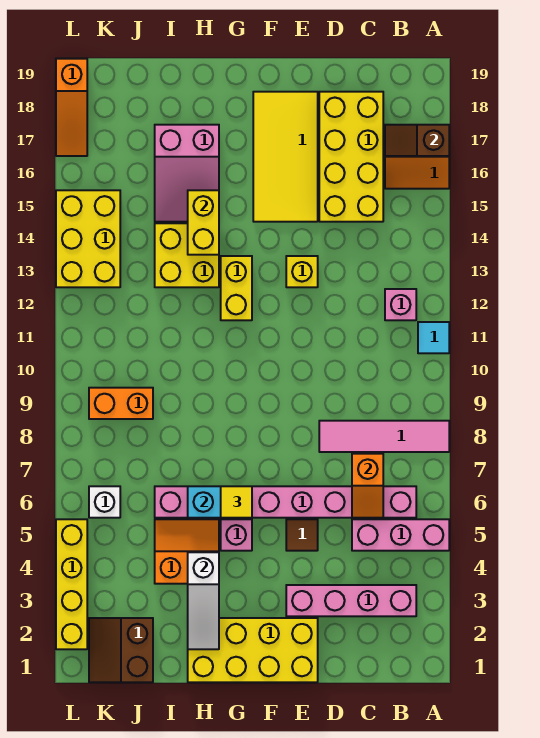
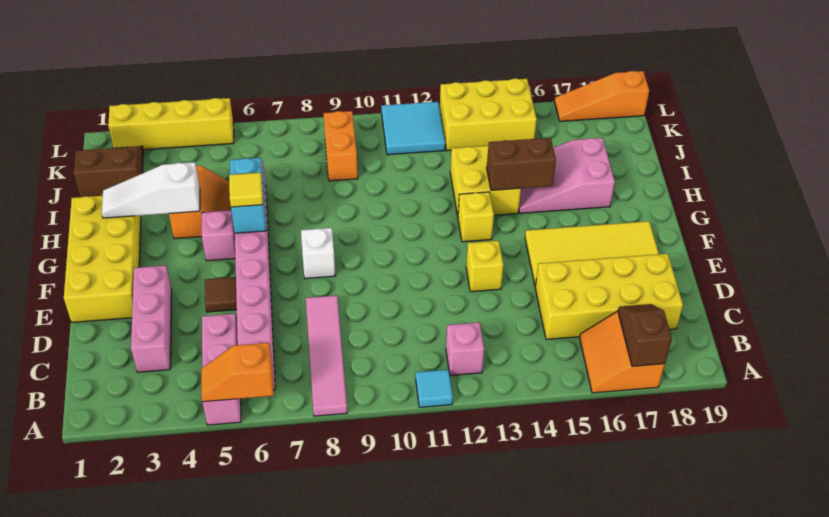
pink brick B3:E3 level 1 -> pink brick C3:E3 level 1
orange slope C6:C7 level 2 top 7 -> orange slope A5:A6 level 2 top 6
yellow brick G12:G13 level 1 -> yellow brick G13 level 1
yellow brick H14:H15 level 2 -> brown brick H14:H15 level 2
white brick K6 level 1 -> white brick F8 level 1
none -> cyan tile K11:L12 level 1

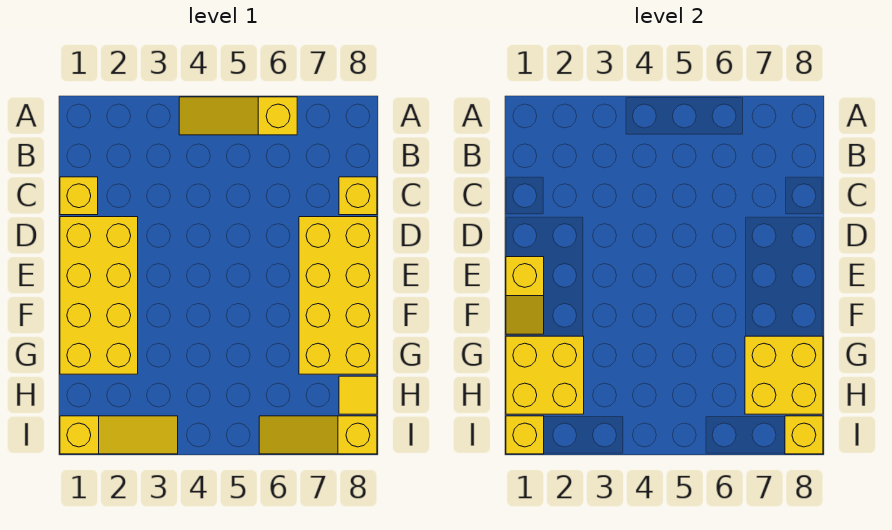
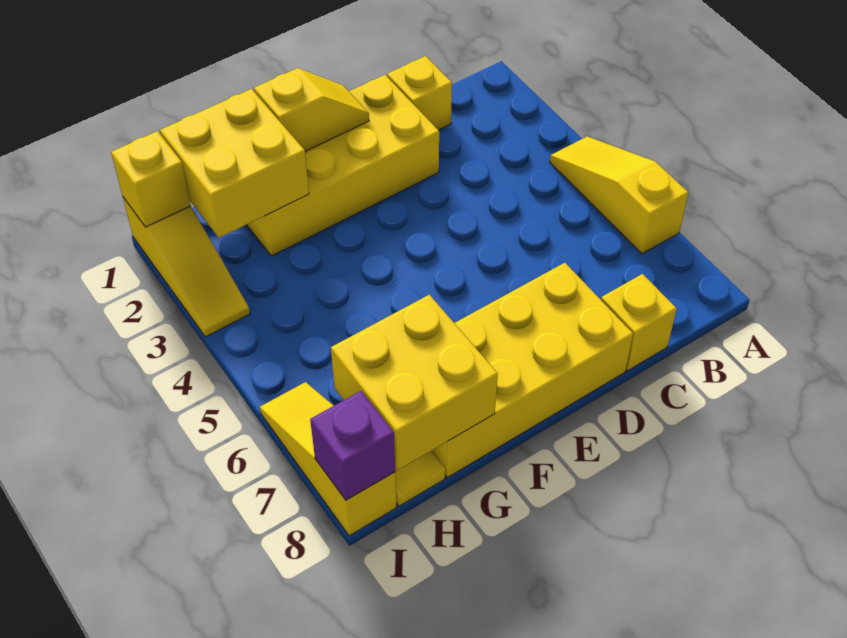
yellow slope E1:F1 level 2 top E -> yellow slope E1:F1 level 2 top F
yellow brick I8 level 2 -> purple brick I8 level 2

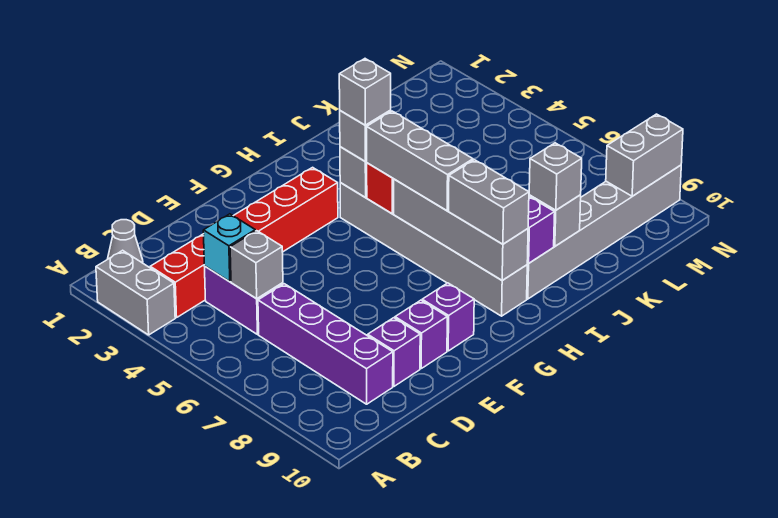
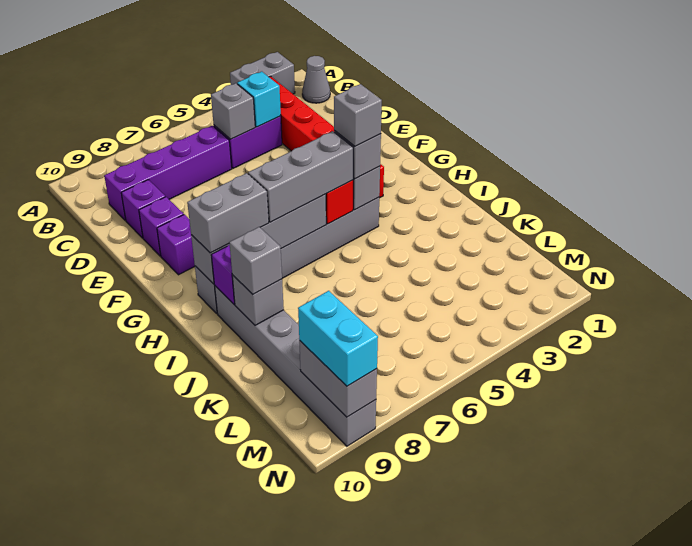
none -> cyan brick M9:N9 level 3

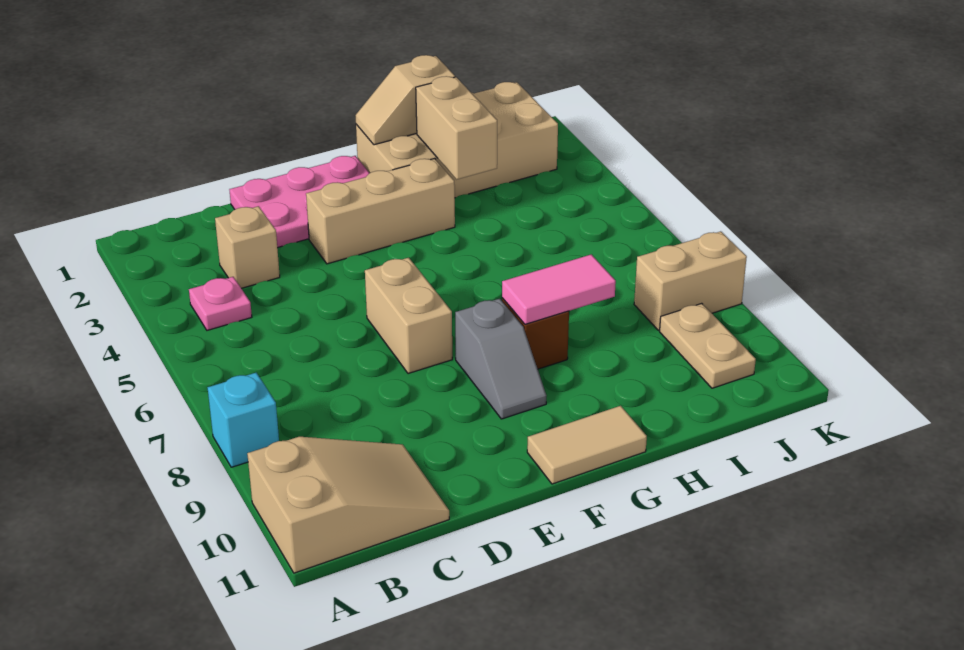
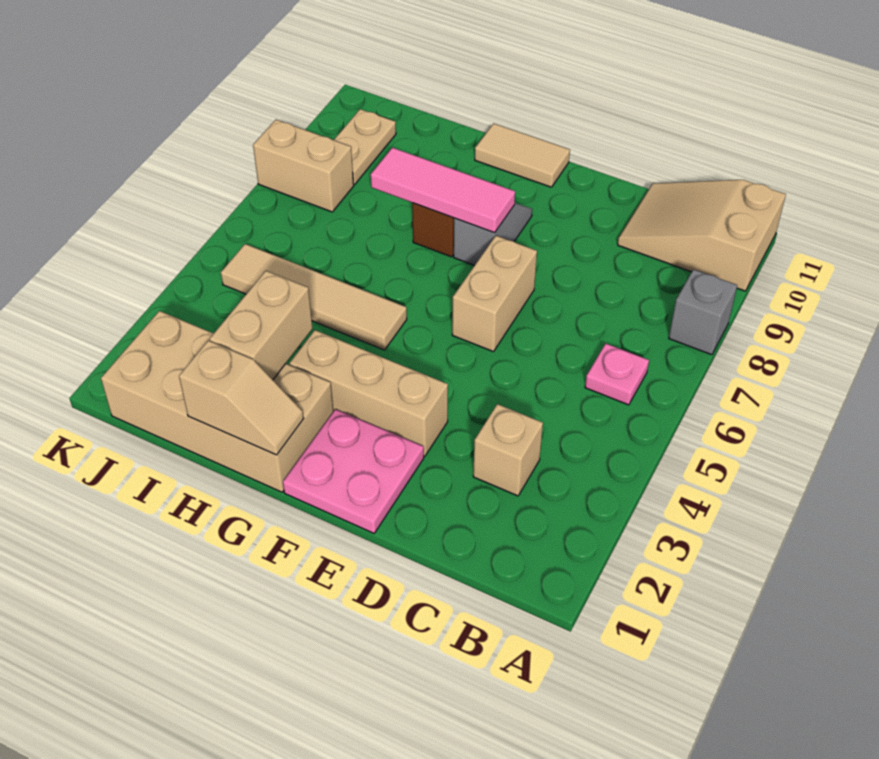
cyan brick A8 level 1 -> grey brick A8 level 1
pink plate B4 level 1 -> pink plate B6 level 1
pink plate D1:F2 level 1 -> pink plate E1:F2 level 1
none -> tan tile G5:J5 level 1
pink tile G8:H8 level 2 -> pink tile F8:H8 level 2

(WHAT YOU ARE ASKED TO DO) Please copy nothing but the lines from the one that holds "cyan brick A8" through the last line of the material above, exactly as written.

(EXERCISE OUTPUT)
cyan brick A8 level 1 -> grey brick A8 level 1
pink plate B4 level 1 -> pink plate B6 level 1
pink plate D1:F2 level 1 -> pink plate E1:F2 level 1
none -> tan tile G5:J5 level 1
pink tile G8:H8 level 2 -> pink tile F8:H8 level 2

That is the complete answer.